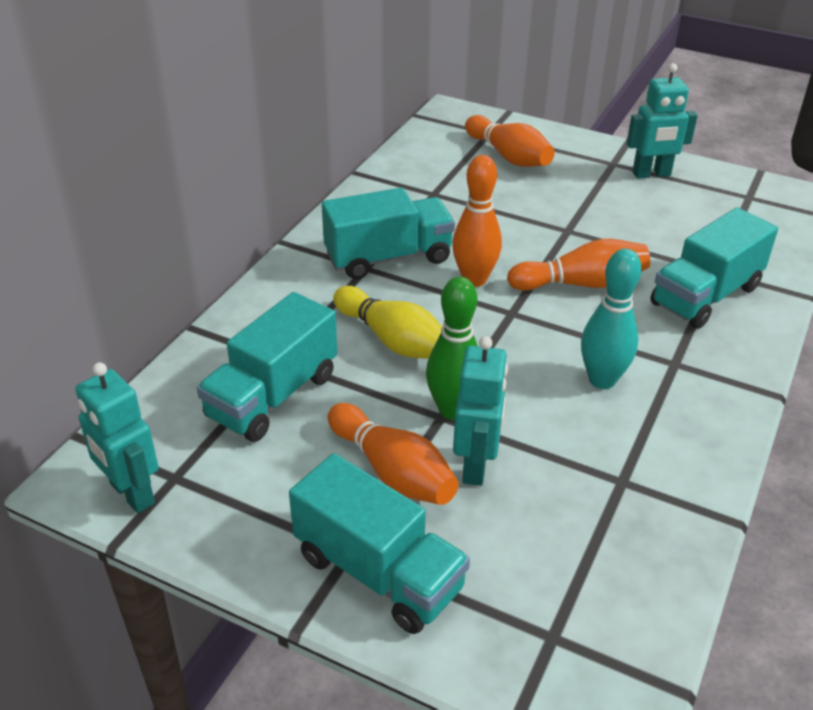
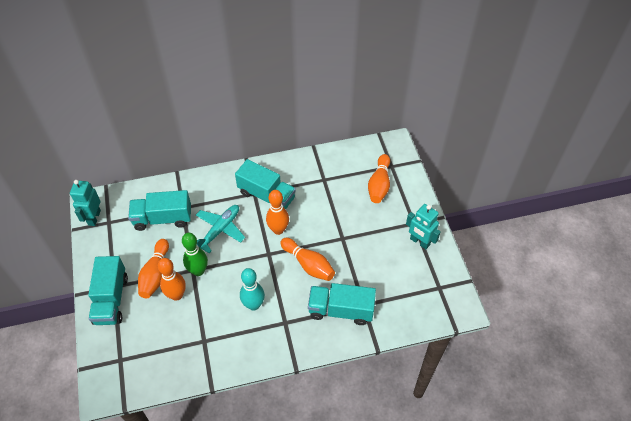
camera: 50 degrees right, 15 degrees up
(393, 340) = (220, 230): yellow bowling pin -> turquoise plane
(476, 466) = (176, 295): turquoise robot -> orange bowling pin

==

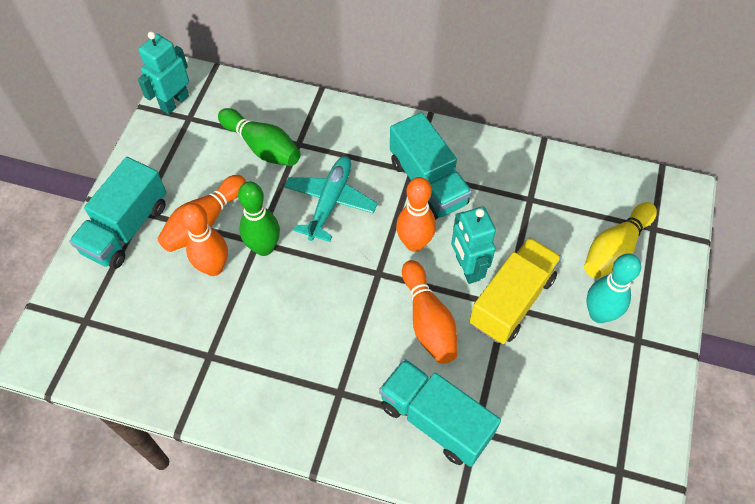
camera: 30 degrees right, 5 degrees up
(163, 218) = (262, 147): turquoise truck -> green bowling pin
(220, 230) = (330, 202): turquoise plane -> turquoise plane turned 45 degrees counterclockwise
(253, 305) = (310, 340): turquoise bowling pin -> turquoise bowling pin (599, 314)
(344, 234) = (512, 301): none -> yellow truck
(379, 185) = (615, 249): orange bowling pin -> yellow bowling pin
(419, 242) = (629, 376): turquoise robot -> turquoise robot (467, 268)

## Directions:
Word for word, restate the lines of the listing above starting at the line with "(344, 234) = (512, 301): none -> yellow truck" and ending at the line with "(419, 242) = (629, 376): turquoise", and nothing outside them.

## Response to this exercise:
(344, 234) = (512, 301): none -> yellow truck
(379, 185) = (615, 249): orange bowling pin -> yellow bowling pin
(419, 242) = (629, 376): turquoise robot -> turquoise robot (467, 268)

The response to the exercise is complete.